### REQUIREMENT:
Among the entries below, count the lines containing the string "carried". Only the count is needed.

### INFORMATION SHOWN:
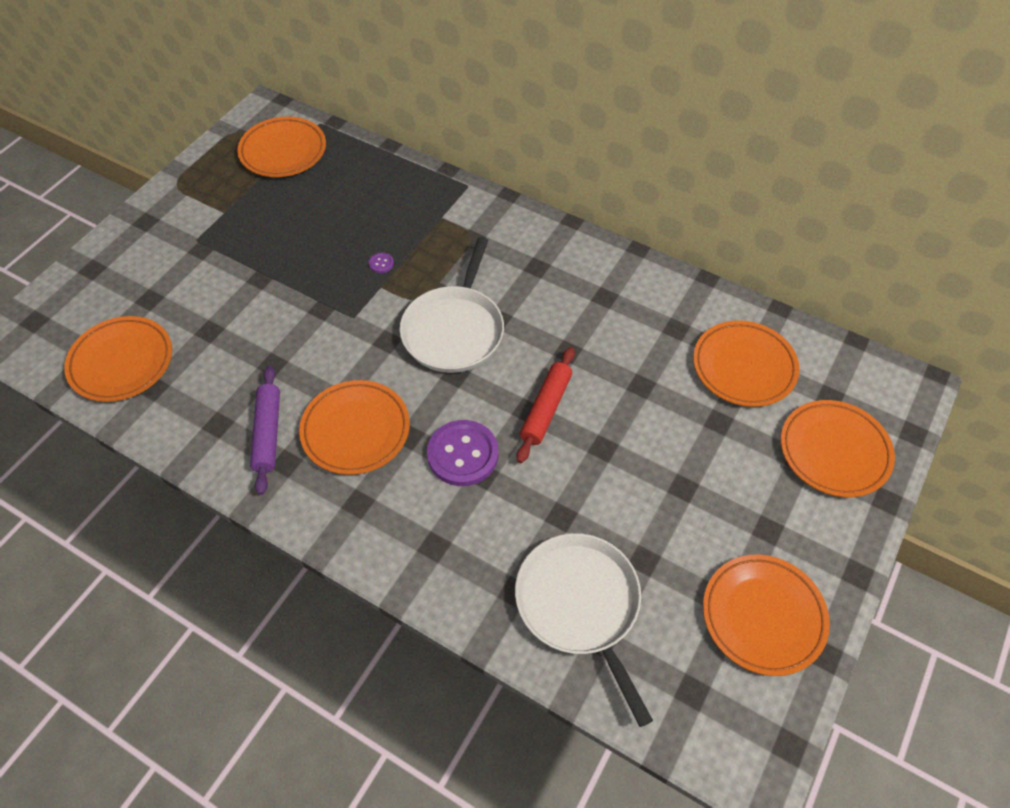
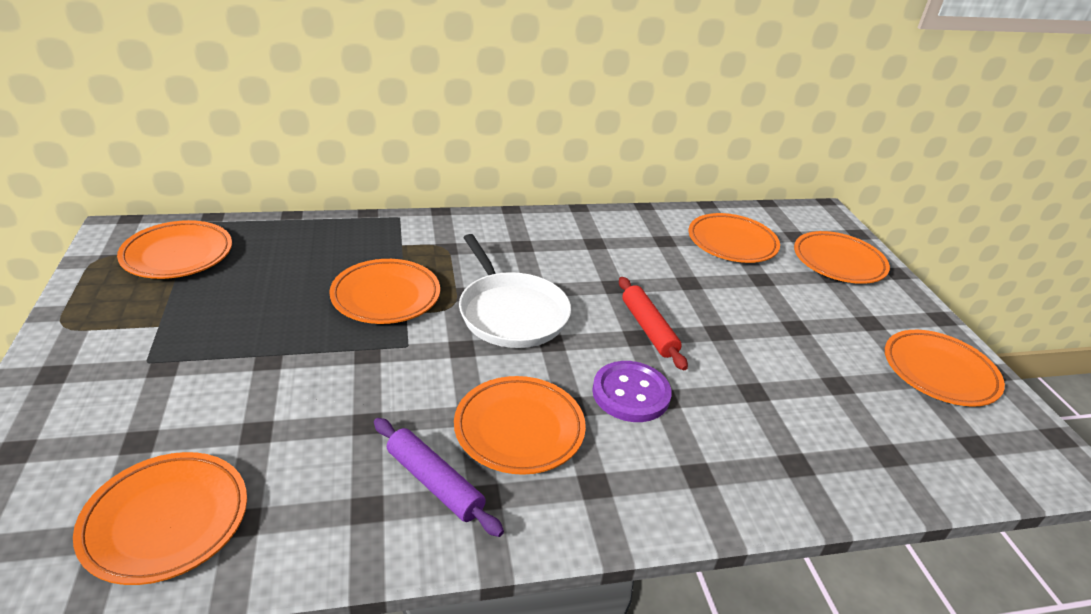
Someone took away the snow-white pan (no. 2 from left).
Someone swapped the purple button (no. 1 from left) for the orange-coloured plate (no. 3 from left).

* * *

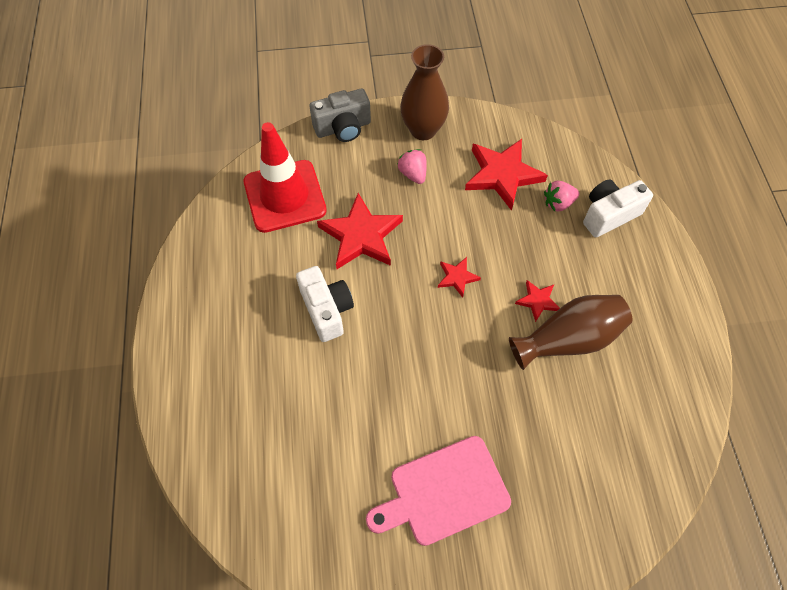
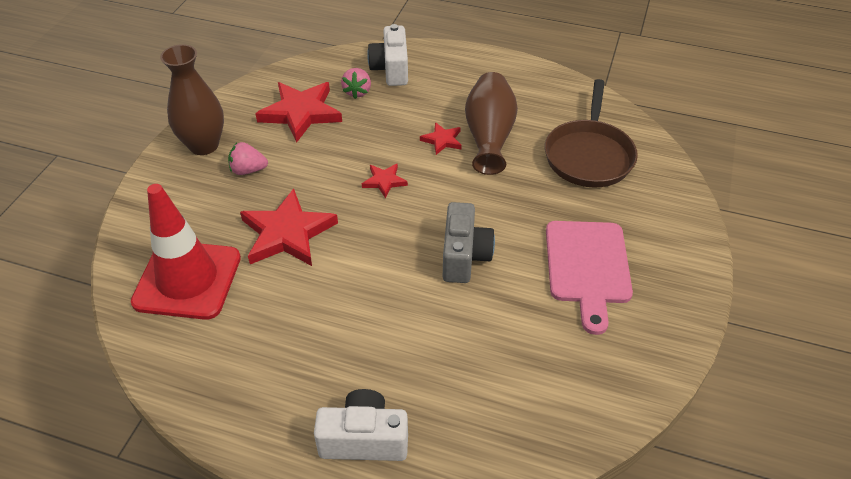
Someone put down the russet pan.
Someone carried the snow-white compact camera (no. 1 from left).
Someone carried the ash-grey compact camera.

### ANSWER TO THIS TASK:
2